Exercise aim:
Pictures aside, each entry has to be returned exactly as it stands.

○ ○ ○

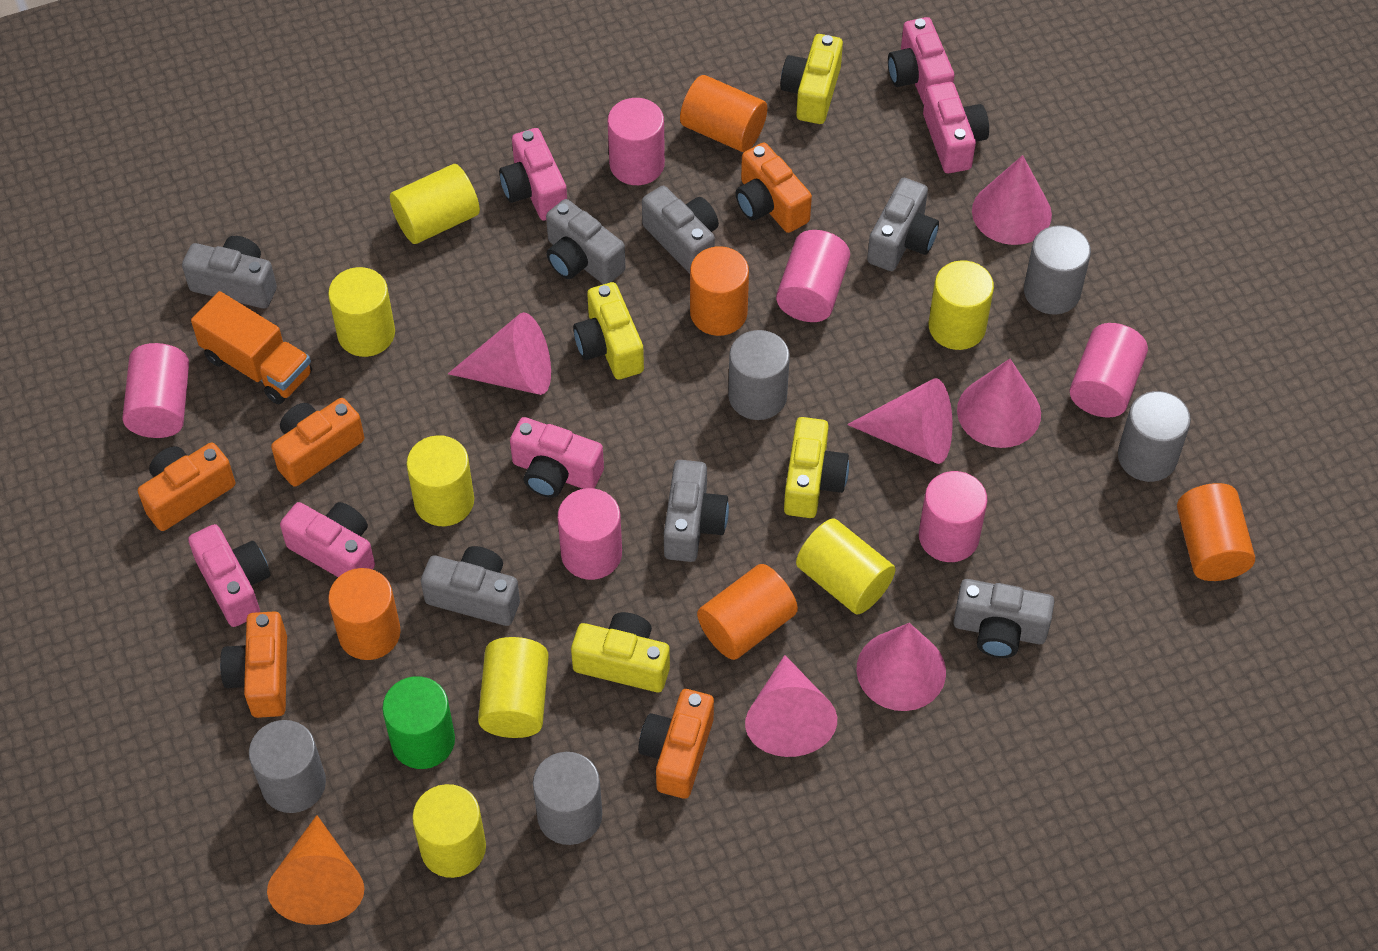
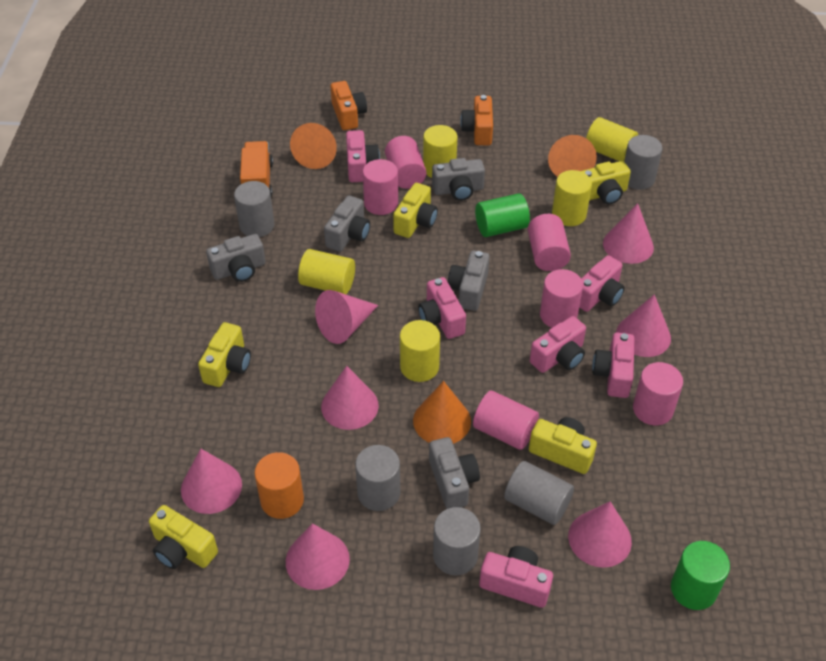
green cylinder: 1 -> 2
grey camera: 7 -> 5
orange camera: 5 -> 2
orange cone: 1 -> 3
orange cylinder: 5 -> 1
pink cone: 6 -> 7
yellow camera: 4 -> 5
yellow cylinder: 7 -> 5

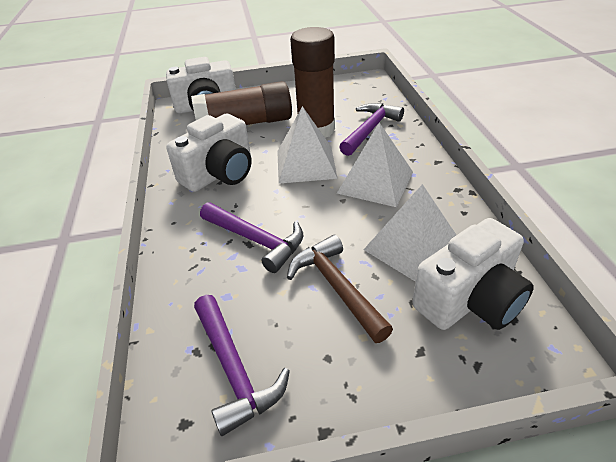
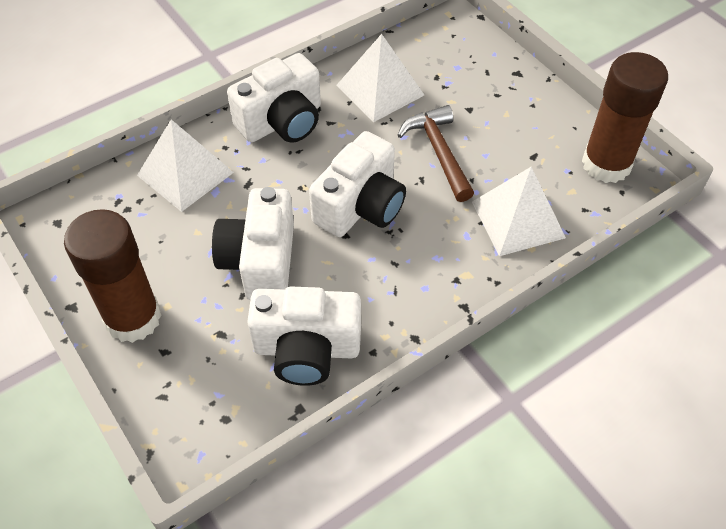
purple hammer: 3 -> 0
white camera: 3 -> 4

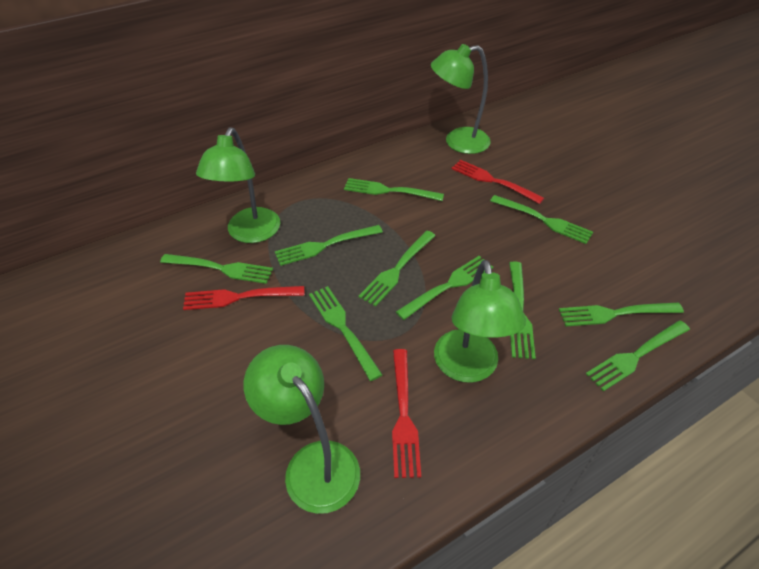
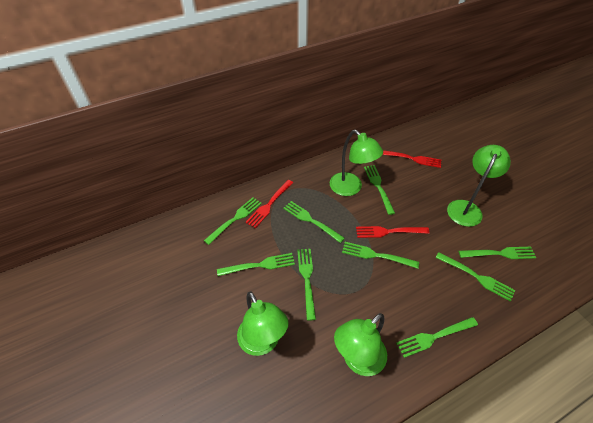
green fork: 10 -> 9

○ ○ ○

Solution for this exercise:
green cylinder: 1 -> 2
grey camera: 7 -> 5
orange camera: 5 -> 2
orange cone: 1 -> 3
orange cylinder: 5 -> 1
pink cone: 6 -> 7
yellow camera: 4 -> 5
yellow cylinder: 7 -> 5

purple hammer: 3 -> 0
white camera: 3 -> 4

green fork: 10 -> 9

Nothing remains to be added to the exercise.